Data for the task Start Marker

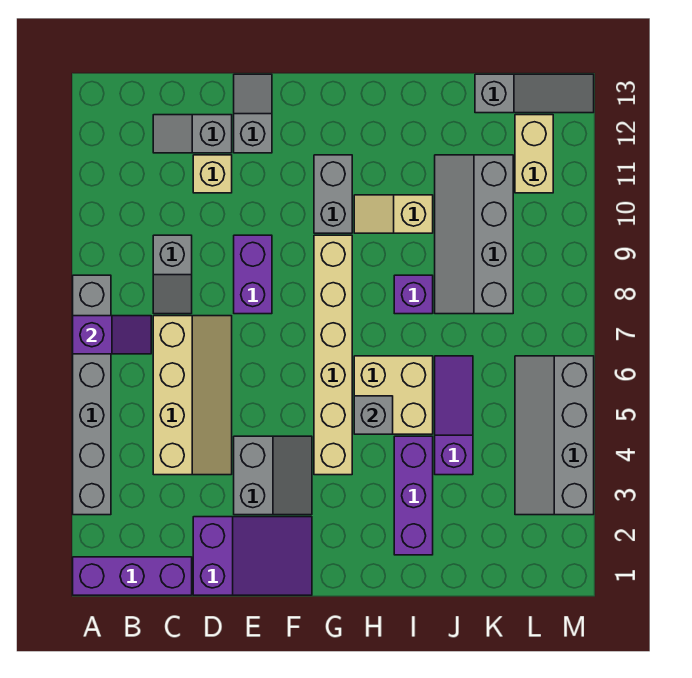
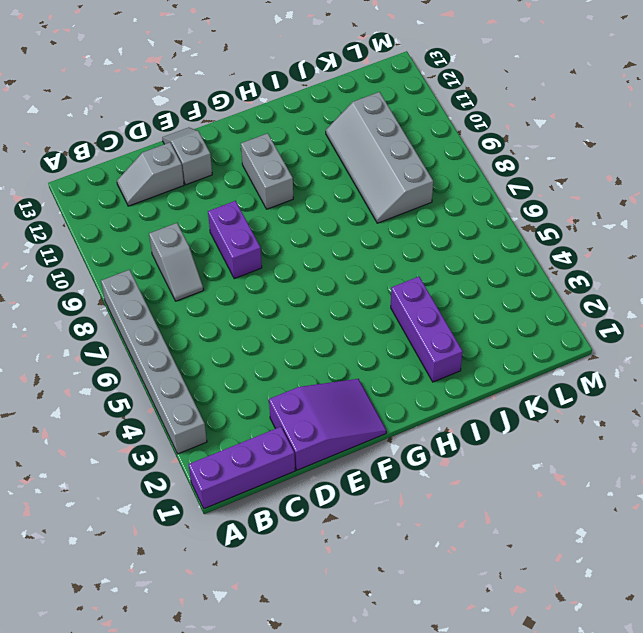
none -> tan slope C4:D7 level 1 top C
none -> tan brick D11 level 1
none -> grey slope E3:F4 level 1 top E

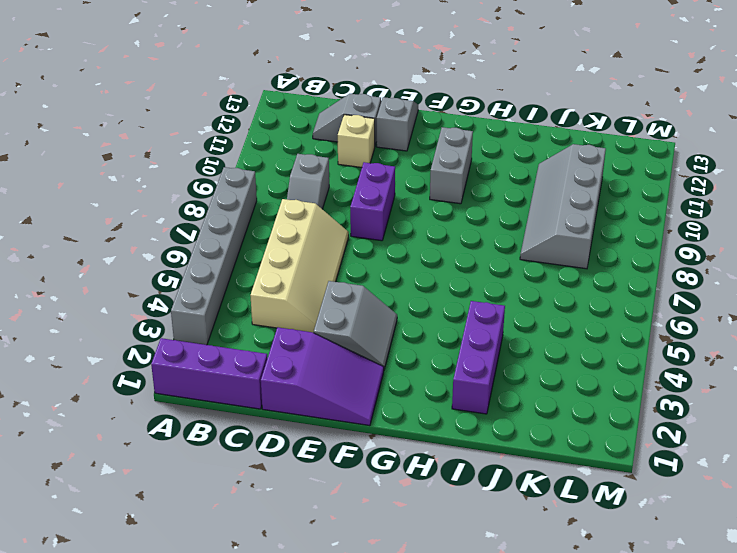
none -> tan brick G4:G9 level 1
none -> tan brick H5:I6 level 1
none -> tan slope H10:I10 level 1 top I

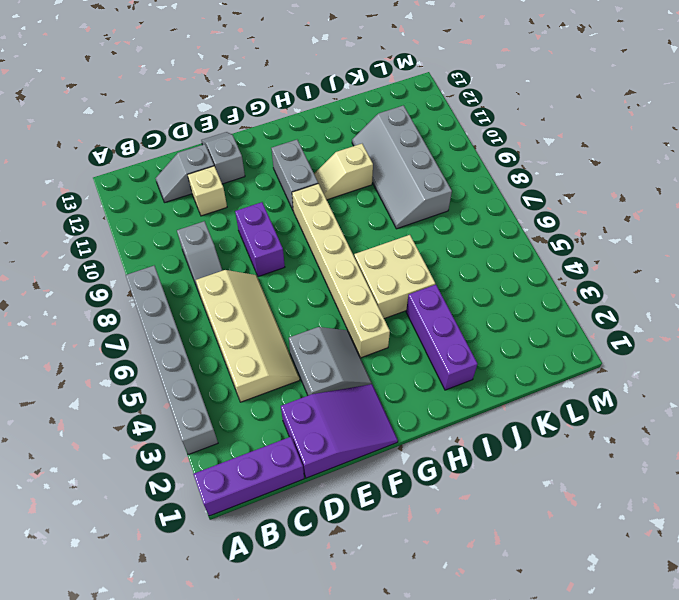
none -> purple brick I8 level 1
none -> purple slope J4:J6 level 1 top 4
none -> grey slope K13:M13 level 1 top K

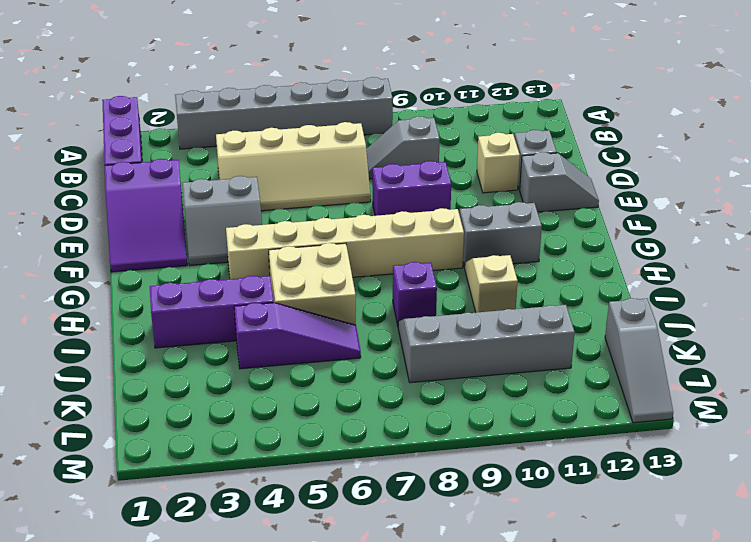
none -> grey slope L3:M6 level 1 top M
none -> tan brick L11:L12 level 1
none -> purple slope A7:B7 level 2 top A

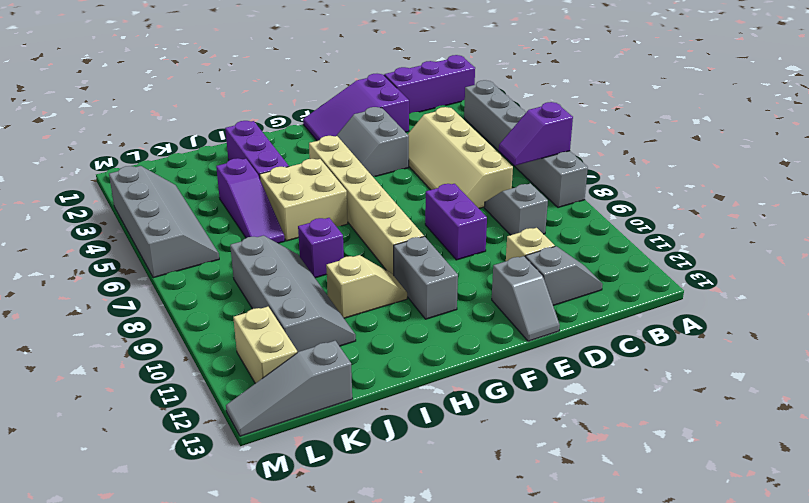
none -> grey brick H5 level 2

Data for the task End Marker

An exact restatement of the lines from the one holding "none -> grey slope E3:F4 level 1 top E" through the end of the entries, both ends included, is the whole answer. Pictures stay out.

Completed exercise »
none -> grey slope E3:F4 level 1 top E

none -> tan brick G4:G9 level 1
none -> tan brick H5:I6 level 1
none -> tan slope H10:I10 level 1 top I

none -> purple brick I8 level 1
none -> purple slope J4:J6 level 1 top 4
none -> grey slope K13:M13 level 1 top K

none -> grey slope L3:M6 level 1 top M
none -> tan brick L11:L12 level 1
none -> purple slope A7:B7 level 2 top A

none -> grey brick H5 level 2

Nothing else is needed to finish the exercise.